◆ SET TASK ◆
Return each line from the items below that contains the word "center", copying it in full. Case counts.

◆ DATA SECTION ◆
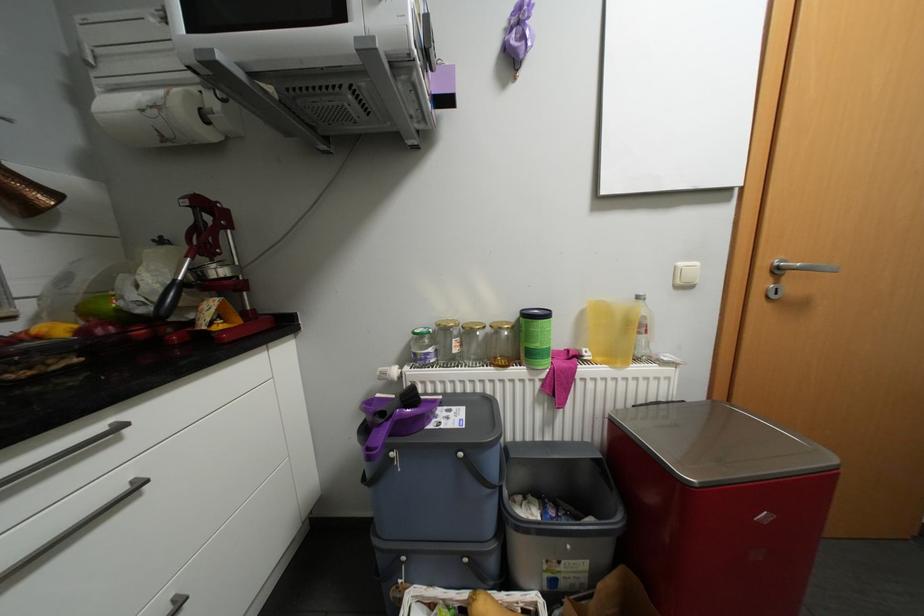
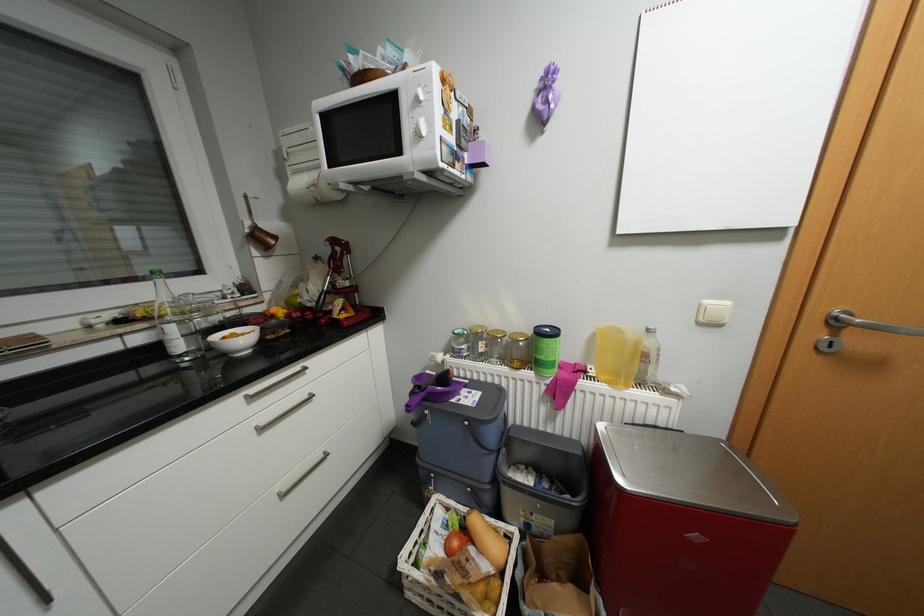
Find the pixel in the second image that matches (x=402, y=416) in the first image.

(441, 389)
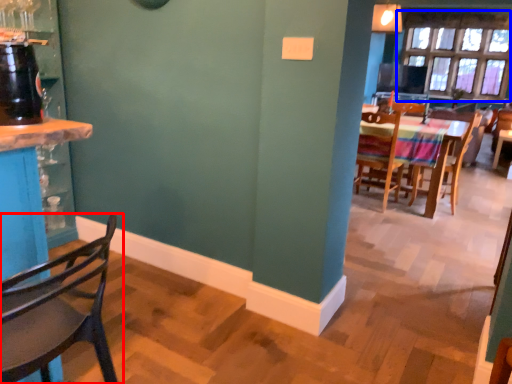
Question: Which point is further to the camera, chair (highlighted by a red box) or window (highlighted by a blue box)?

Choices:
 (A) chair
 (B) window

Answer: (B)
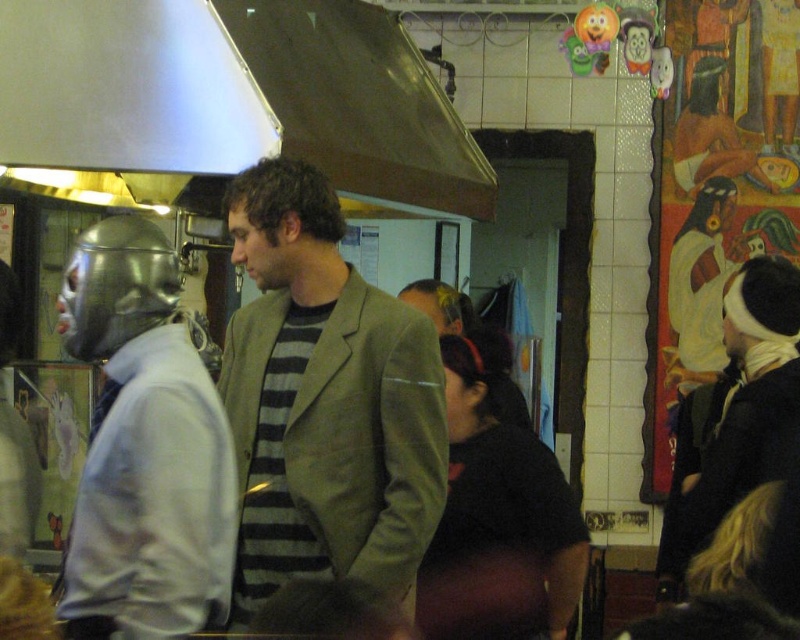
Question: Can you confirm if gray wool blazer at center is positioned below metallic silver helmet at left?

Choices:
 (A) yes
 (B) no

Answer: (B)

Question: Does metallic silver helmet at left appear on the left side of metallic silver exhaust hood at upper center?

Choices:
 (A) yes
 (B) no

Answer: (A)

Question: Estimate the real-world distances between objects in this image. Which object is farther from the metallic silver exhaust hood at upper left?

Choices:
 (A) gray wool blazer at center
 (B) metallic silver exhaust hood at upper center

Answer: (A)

◆ RESULT OF THE EXERCISE ◆
Question: Can you confirm if gray wool blazer at center is positioned below metallic silver helmet at left?
Question: Does metallic silver helmet at left appear on the left side of metallic silver exhaust hood at upper center?
 (A) gray wool blazer at center
 (B) metallic silver exhaust hood at upper center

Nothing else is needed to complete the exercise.